*Problem to solve*
Set down exactly the lines below, starting at the one that contains "BT2: 1.5V (plus" and ending at the one that contains "R3: 2.4k (COM, IC1/SW) -> 4.7k (COM, IC1/SW)", with both of those lines included and nothing else.

*Data for analysis*
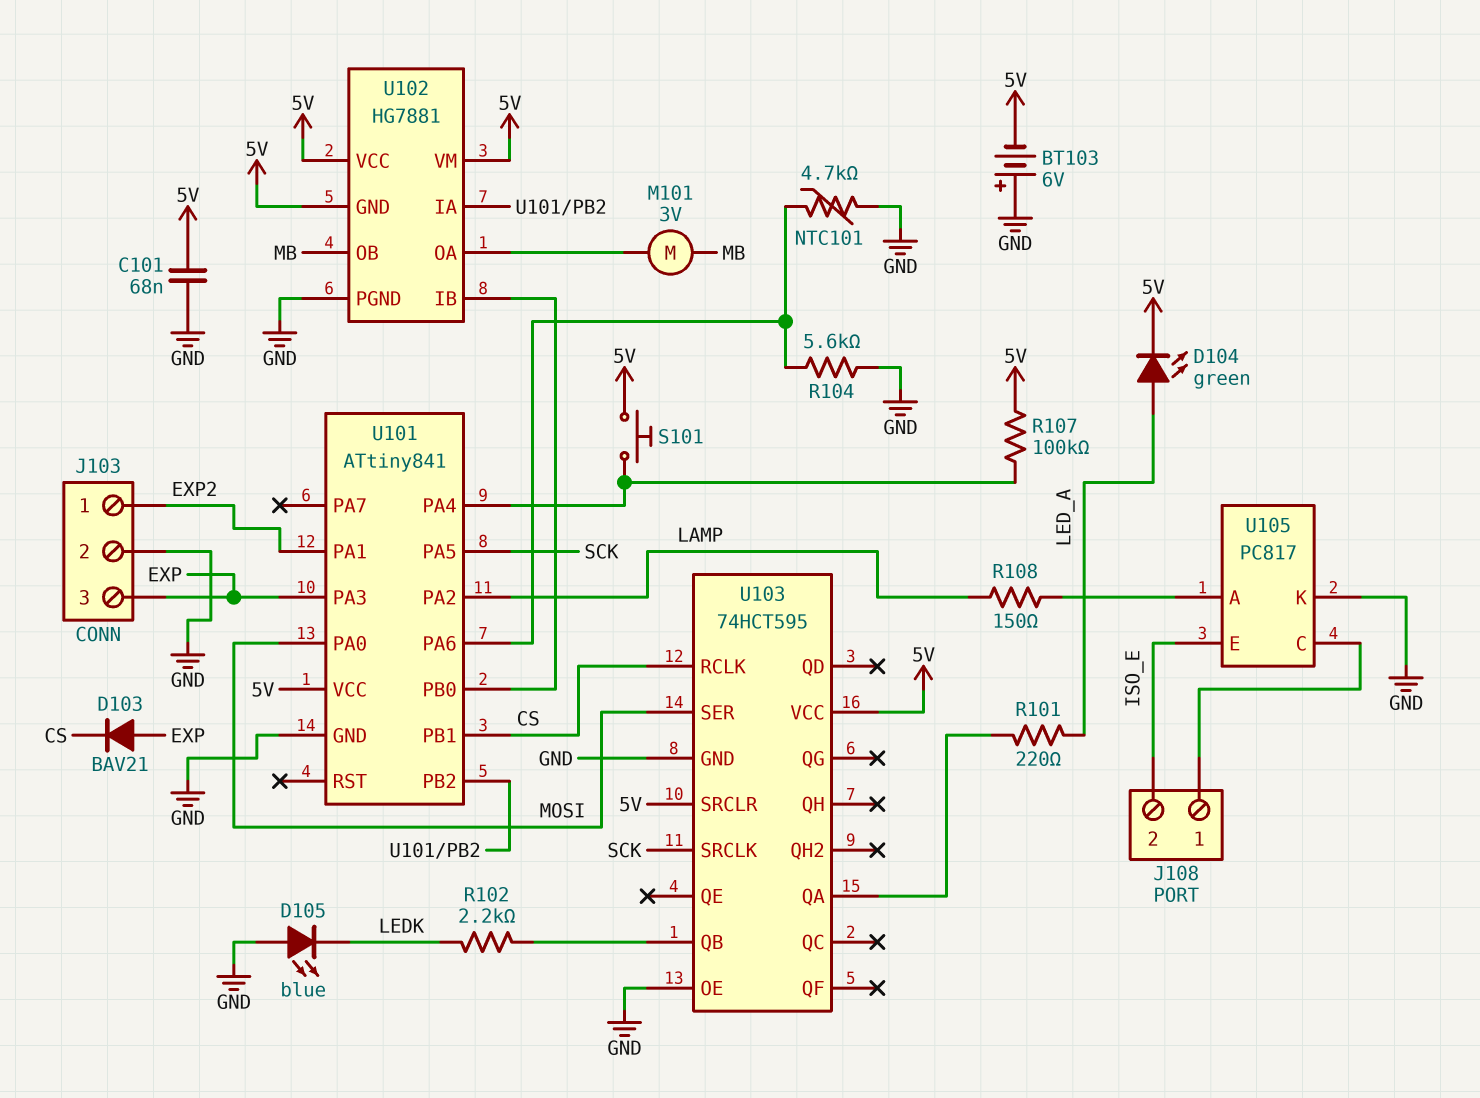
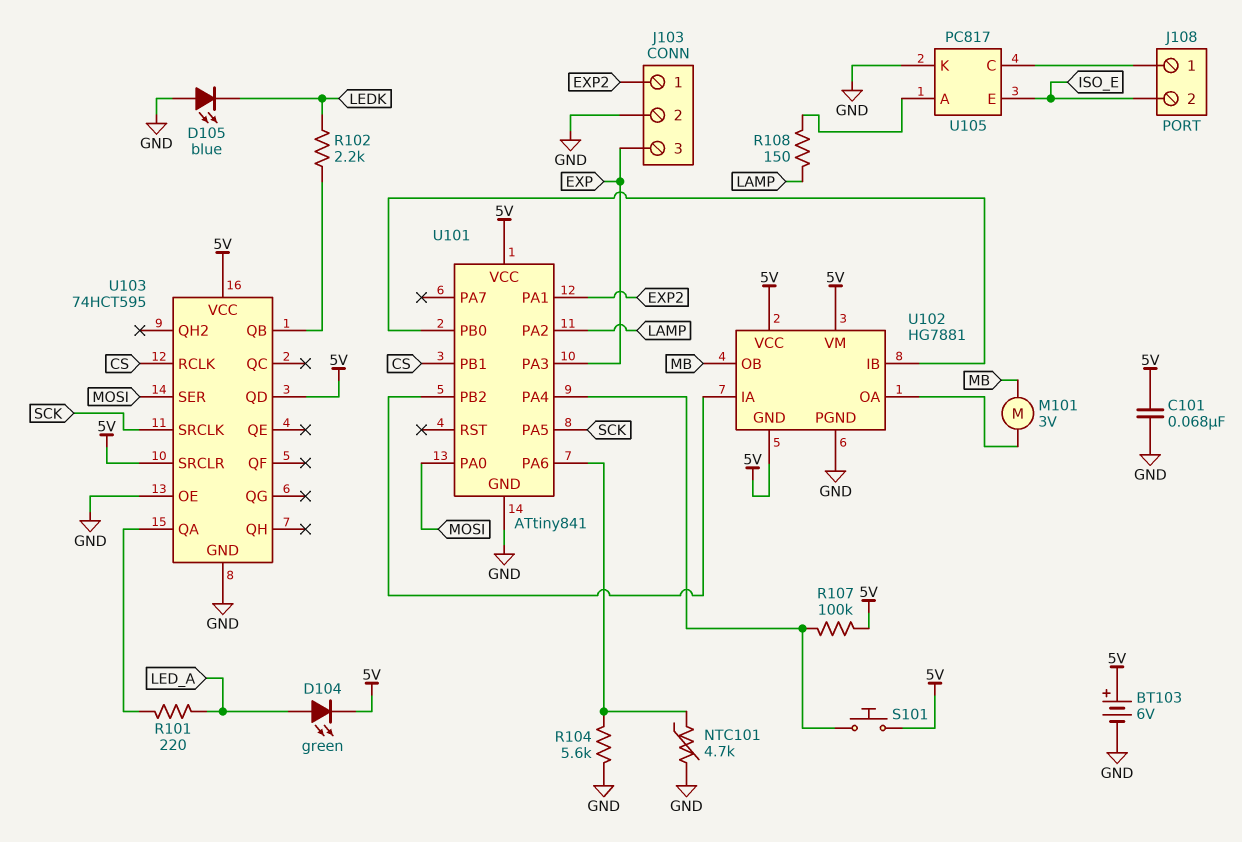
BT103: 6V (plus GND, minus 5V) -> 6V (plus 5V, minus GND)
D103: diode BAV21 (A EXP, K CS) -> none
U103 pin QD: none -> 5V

==

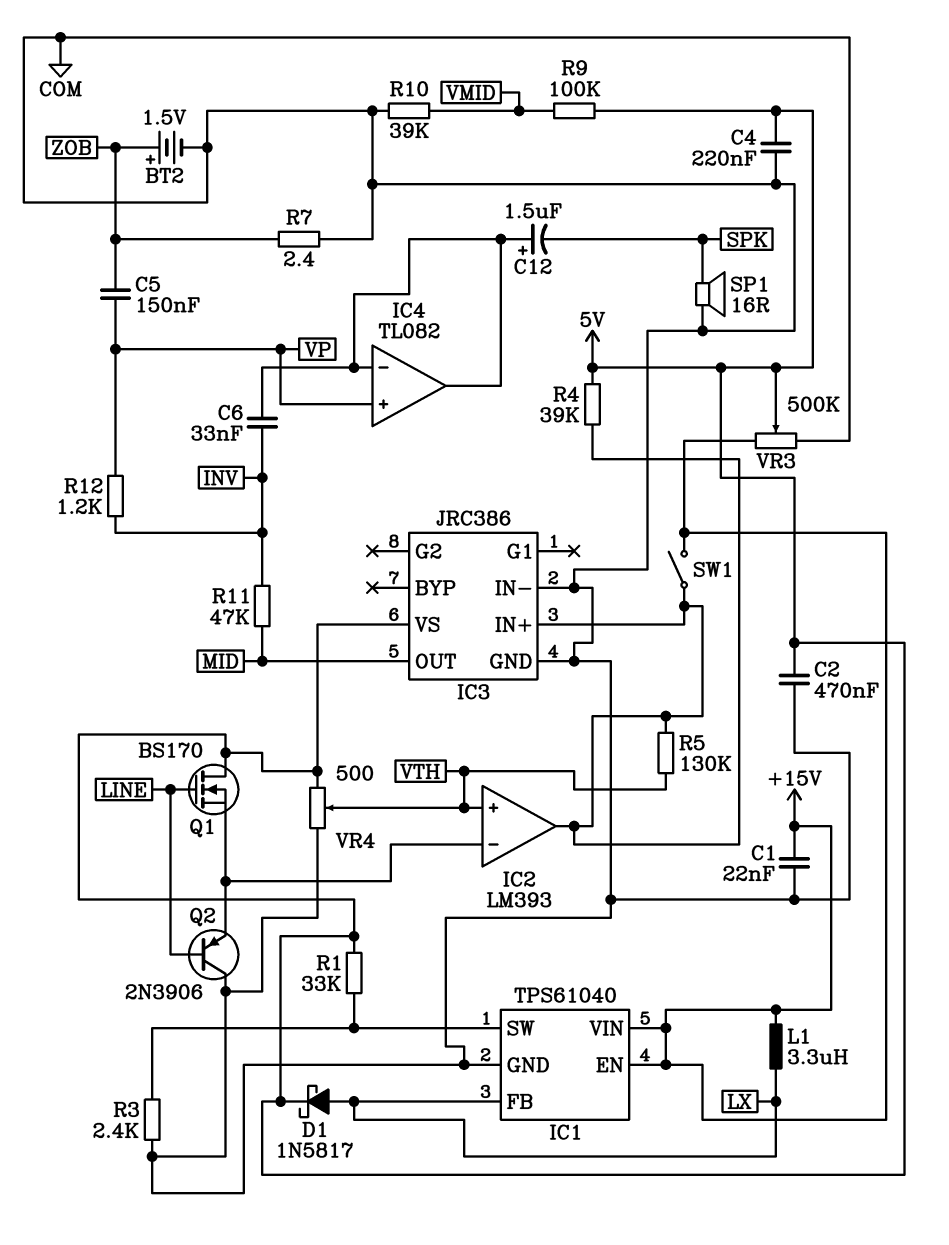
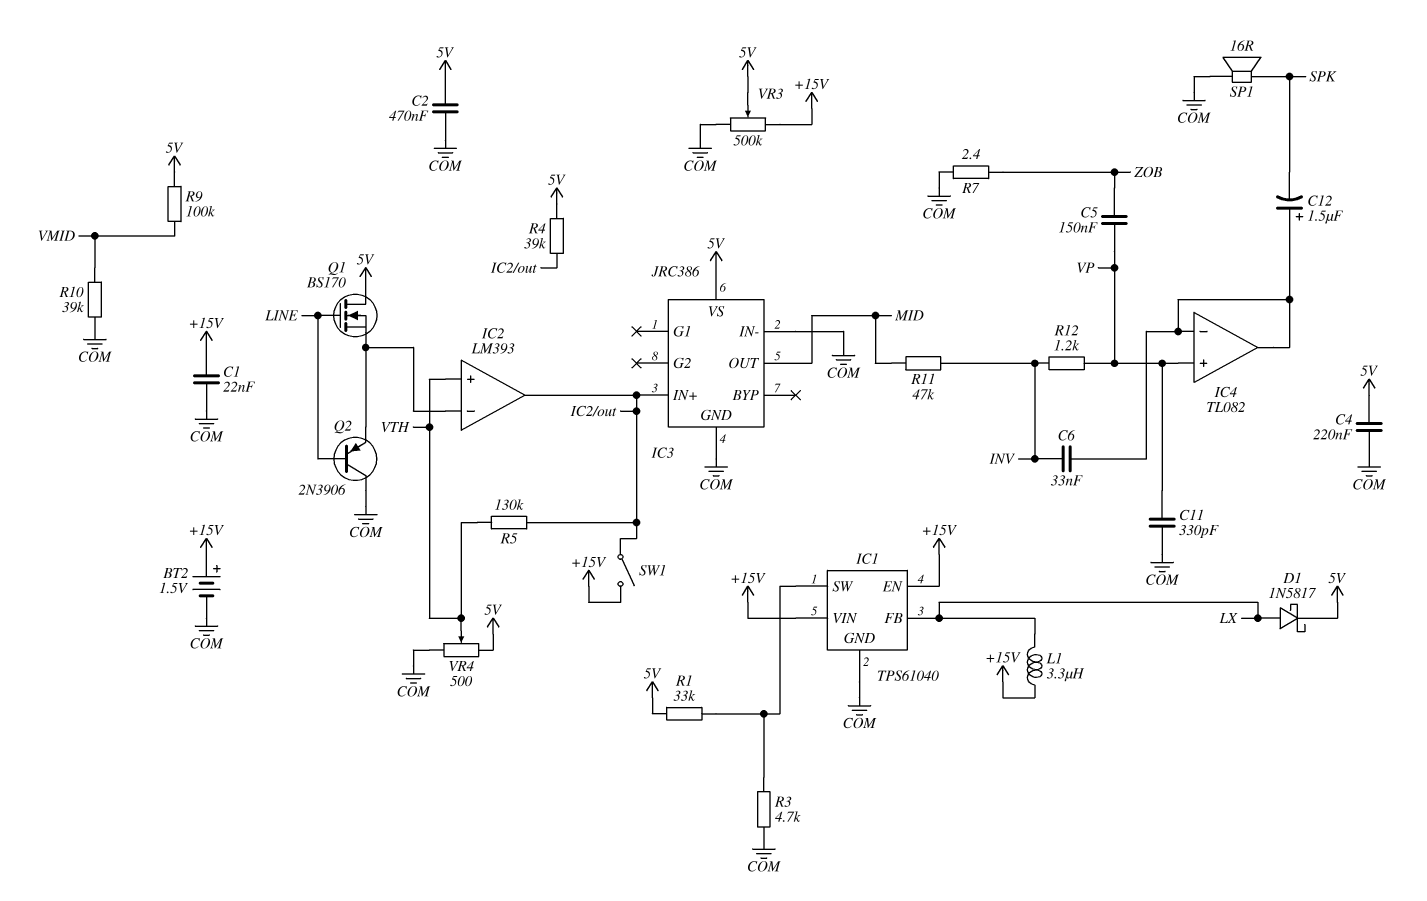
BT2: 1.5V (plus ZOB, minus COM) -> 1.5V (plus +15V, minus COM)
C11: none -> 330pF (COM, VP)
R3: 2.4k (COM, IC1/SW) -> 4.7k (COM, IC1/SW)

*Response*
BT2: 1.5V (plus ZOB, minus COM) -> 1.5V (plus +15V, minus COM)
C11: none -> 330pF (COM, VP)
R3: 2.4k (COM, IC1/SW) -> 4.7k (COM, IC1/SW)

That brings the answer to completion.